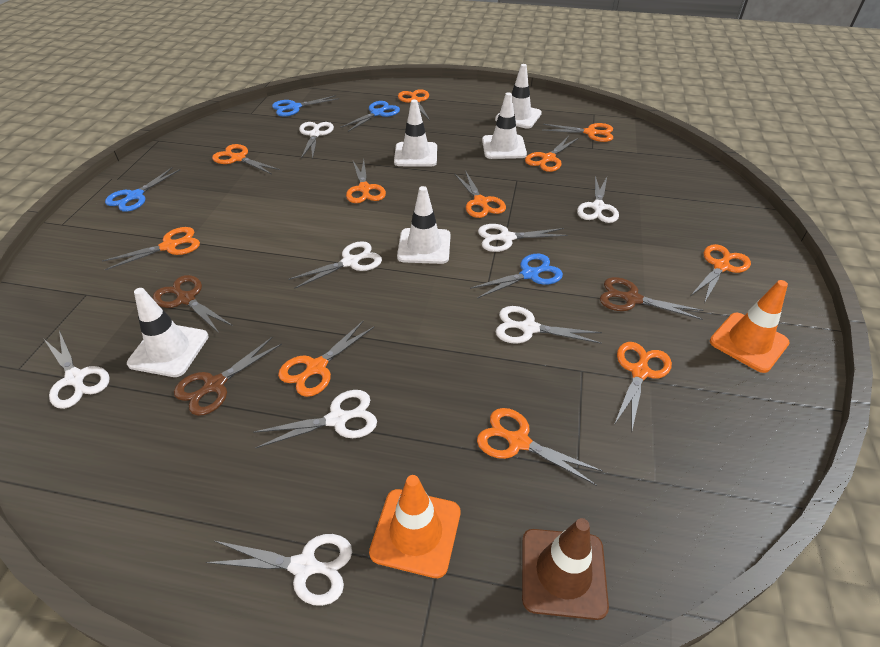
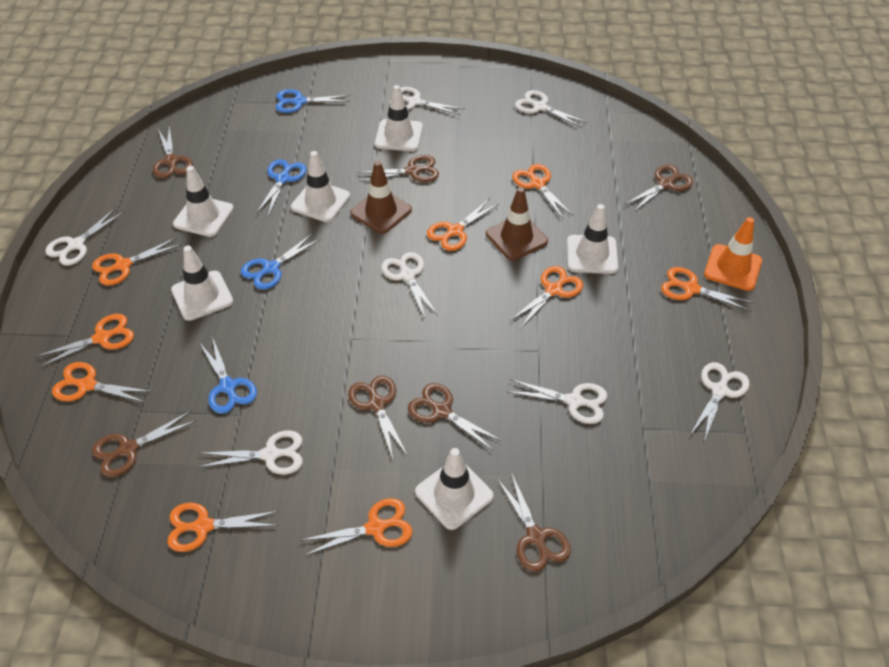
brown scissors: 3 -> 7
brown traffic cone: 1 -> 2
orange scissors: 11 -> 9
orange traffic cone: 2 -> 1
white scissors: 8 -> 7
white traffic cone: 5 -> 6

• **What to produce**
Should a record include a picture, drop the picture and write out the remainder exactly.

• **Reply to the exercise**
brown scissors: 3 -> 7
brown traffic cone: 1 -> 2
orange scissors: 11 -> 9
orange traffic cone: 2 -> 1
white scissors: 8 -> 7
white traffic cone: 5 -> 6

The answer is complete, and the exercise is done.